Problem statement: Each entry below should be given again exactly; the pictures stay out.

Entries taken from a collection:
▼
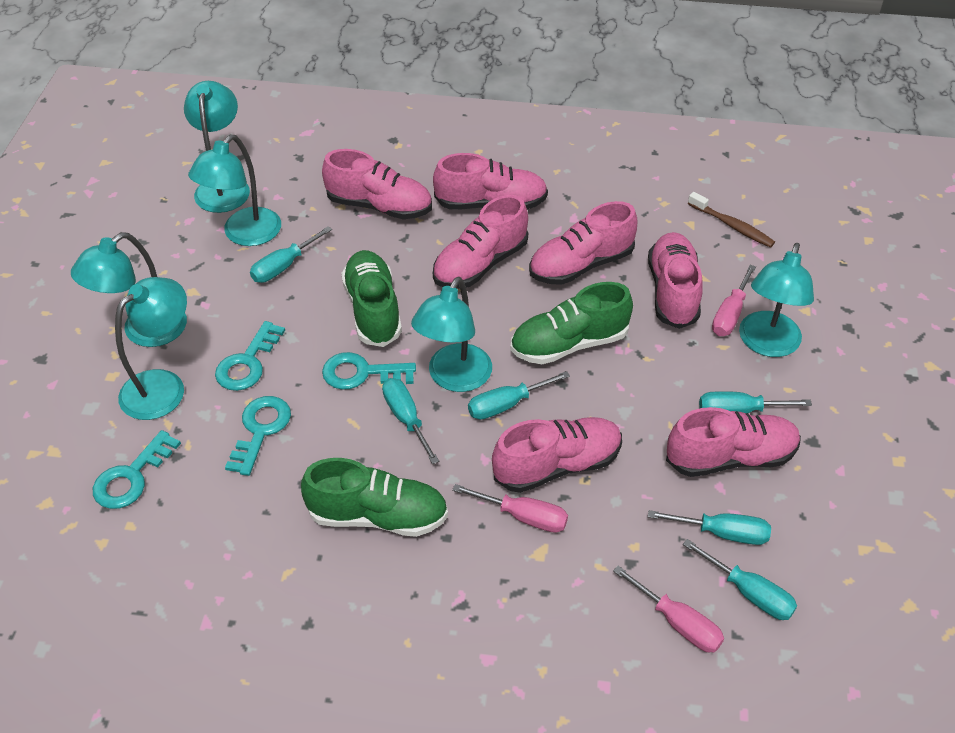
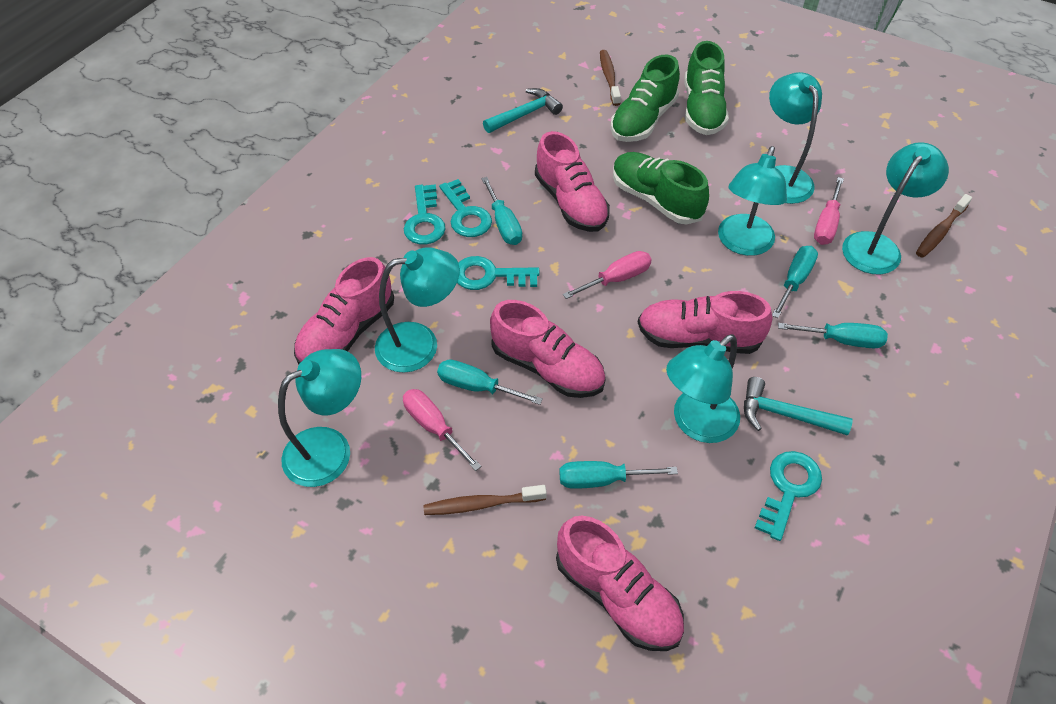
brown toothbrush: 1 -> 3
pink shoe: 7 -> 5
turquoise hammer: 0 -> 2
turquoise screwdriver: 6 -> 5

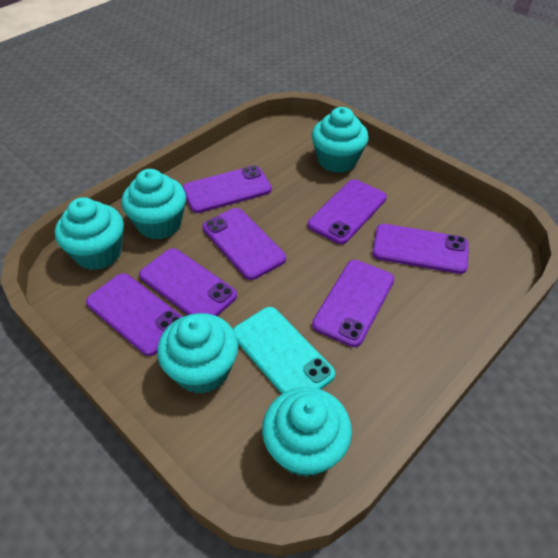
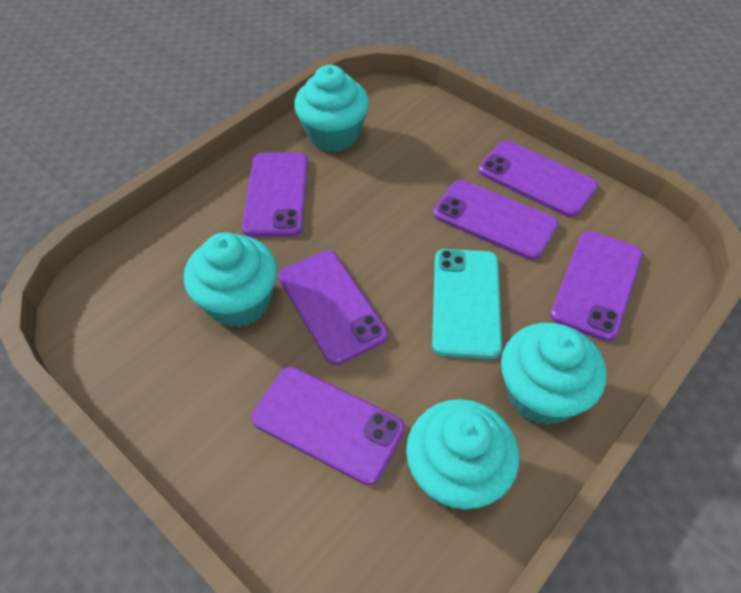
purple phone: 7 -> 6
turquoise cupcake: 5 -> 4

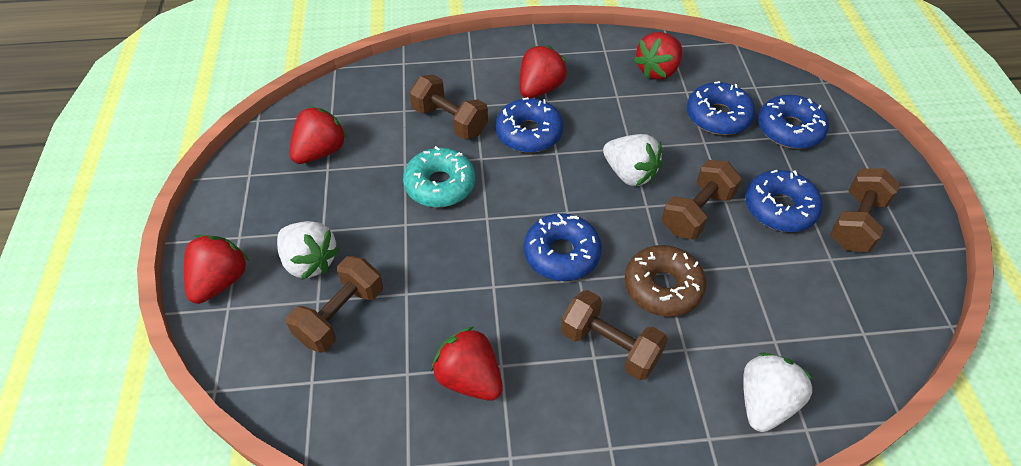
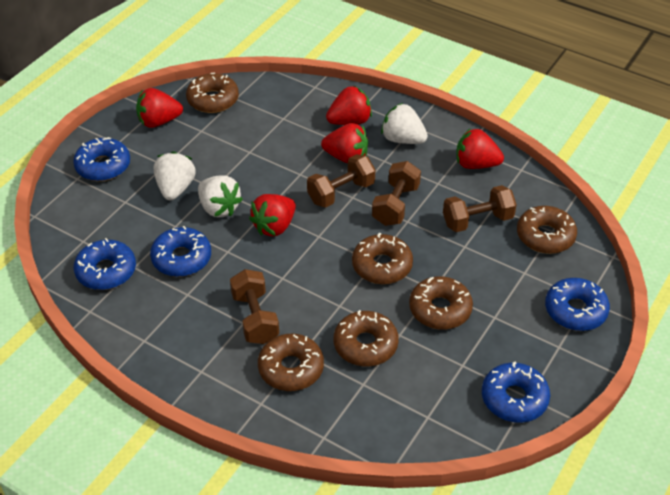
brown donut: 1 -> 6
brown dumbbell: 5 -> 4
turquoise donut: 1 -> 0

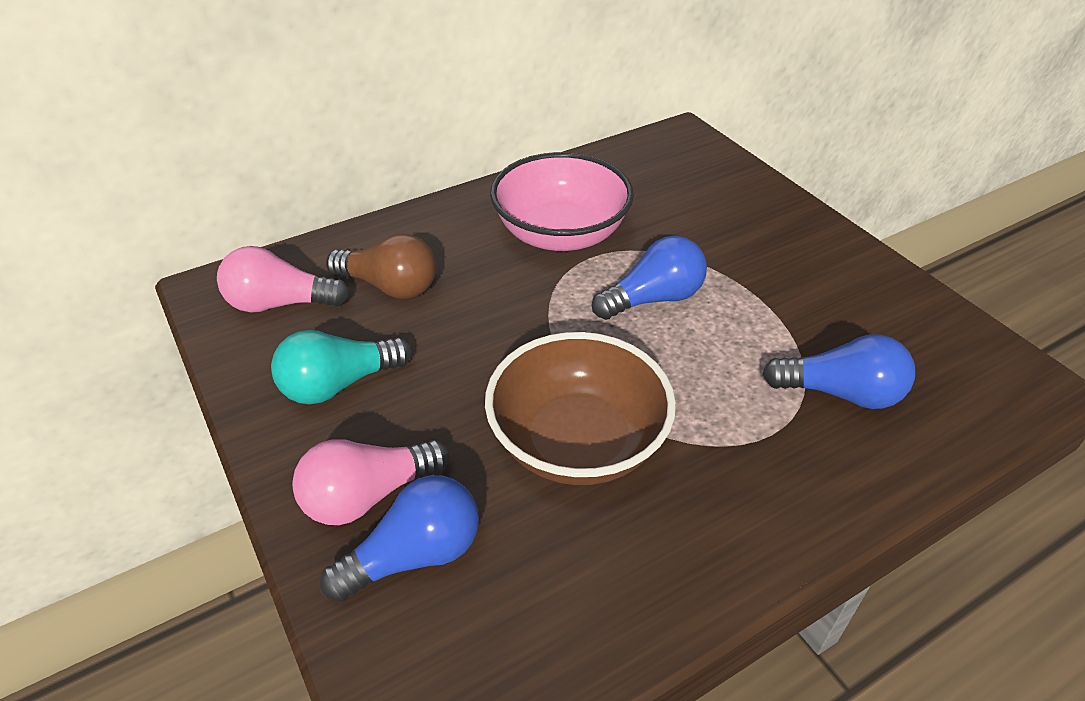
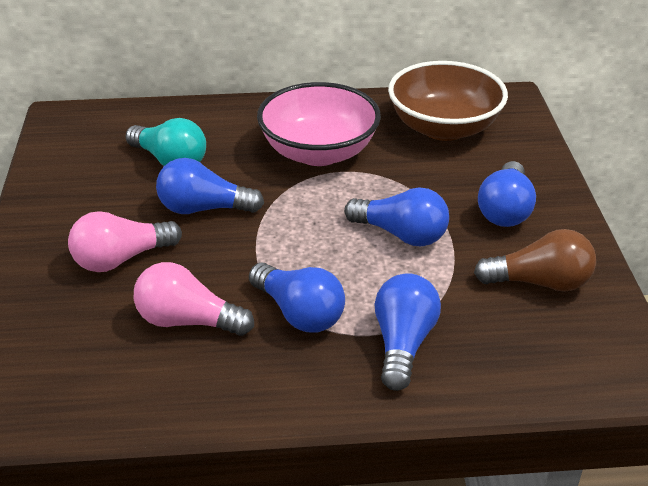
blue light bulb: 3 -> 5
▲
Solved problem:
brown toothbrush: 1 -> 3
pink shoe: 7 -> 5
turquoise hammer: 0 -> 2
turquoise screwdriver: 6 -> 5

purple phone: 7 -> 6
turquoise cupcake: 5 -> 4

brown donut: 1 -> 6
brown dumbbell: 5 -> 4
turquoise donut: 1 -> 0

blue light bulb: 3 -> 5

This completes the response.